**Exercise goal**: Please repeat exactly the lines from the one containing "TR4: none -> NPN (B MIC, C +5V, E MID)" to the end of the entries below, both included, and omit all pictures.

Records from a data source
━━━
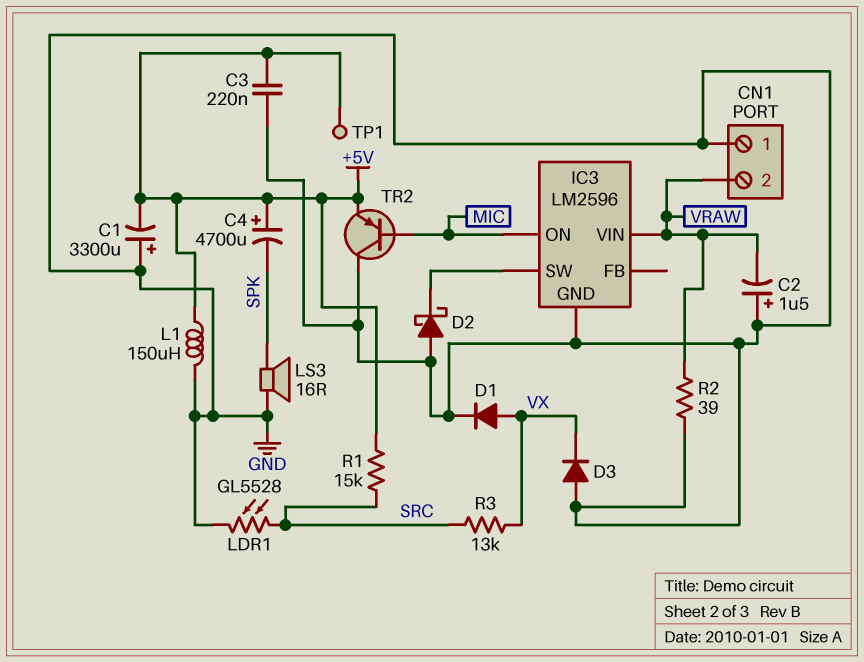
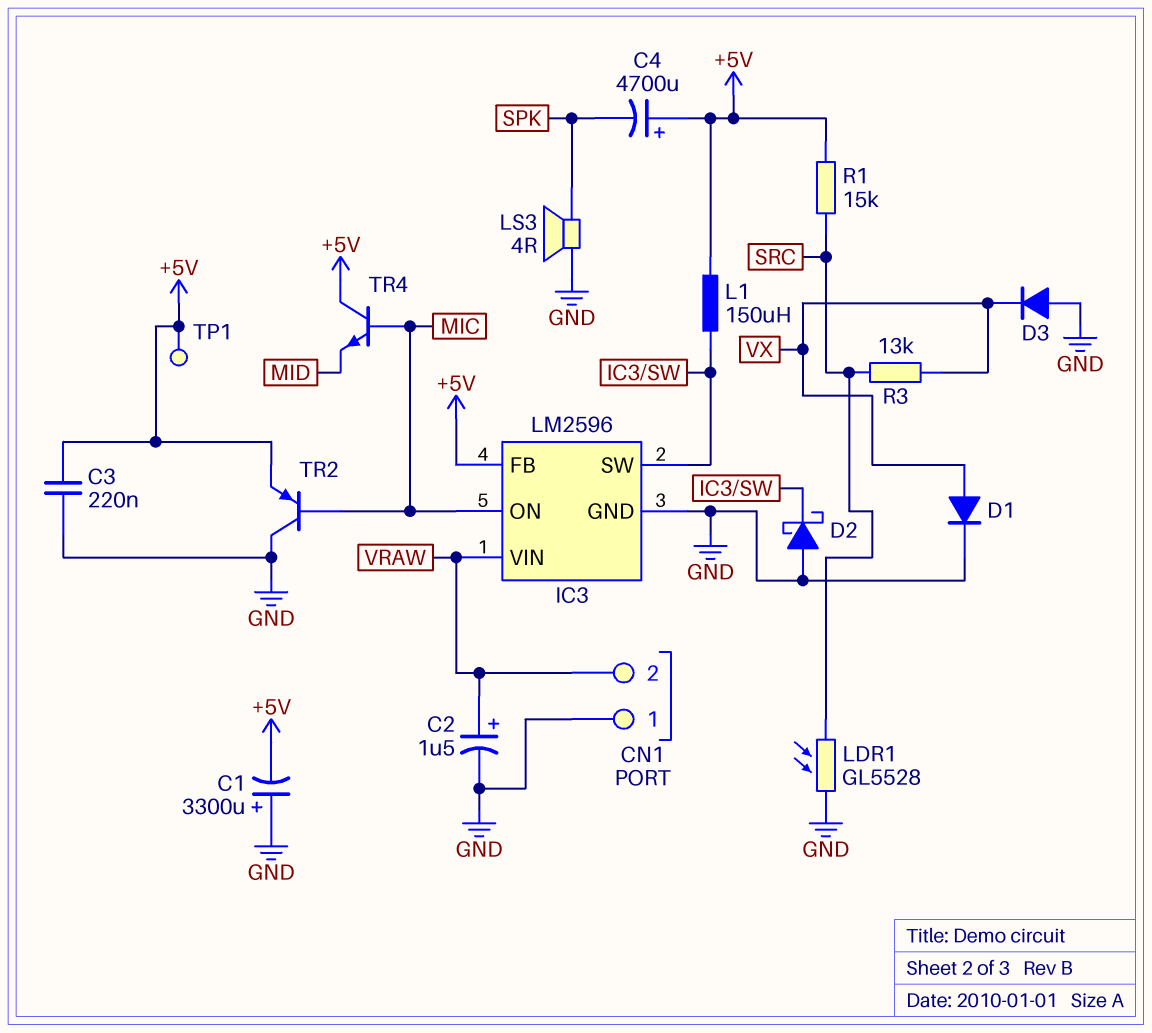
C2: 1.5uF (plus GND, minus VRAW) -> 1.5uF (plus VRAW, minus GND)
IC3 pin FB: none -> +5V
L1: 150uH (+5V, GND) -> 150uH (+5V, IC3/SW)
LS3: speaker 16R (GND, SPK) -> speaker 4R (GND, SPK)
R2: 39 (GND, VRAW) -> none
TR4: none -> NPN (B MIC, C +5V, E MID)

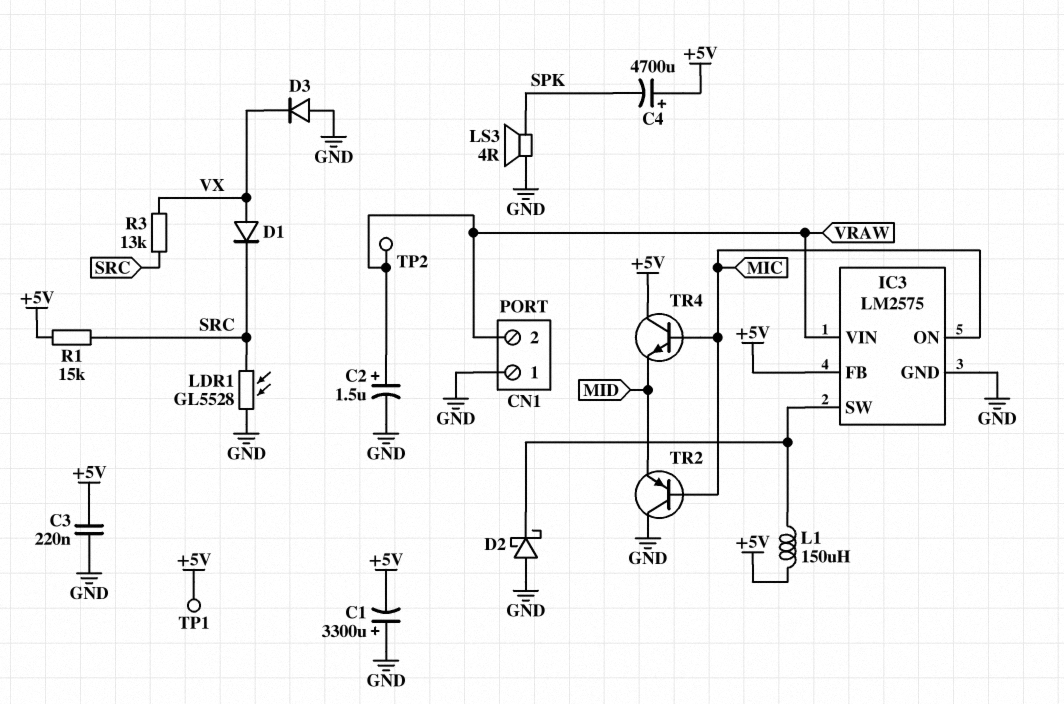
D1: diode (A VX, K GND) -> diode (A VX, K SRC)
IC3: LM2596 -> LM2575
TP2: none -> test point (VRAW)
TR2: PNP (B MIC, C GND, E +5V) -> PNP (B MIC, C GND, E MID)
━━━
**Response**:
TR4: none -> NPN (B MIC, C +5V, E MID)

D1: diode (A VX, K GND) -> diode (A VX, K SRC)
IC3: LM2596 -> LM2575
TP2: none -> test point (VRAW)
TR2: PNP (B MIC, C GND, E +5V) -> PNP (B MIC, C GND, E MID)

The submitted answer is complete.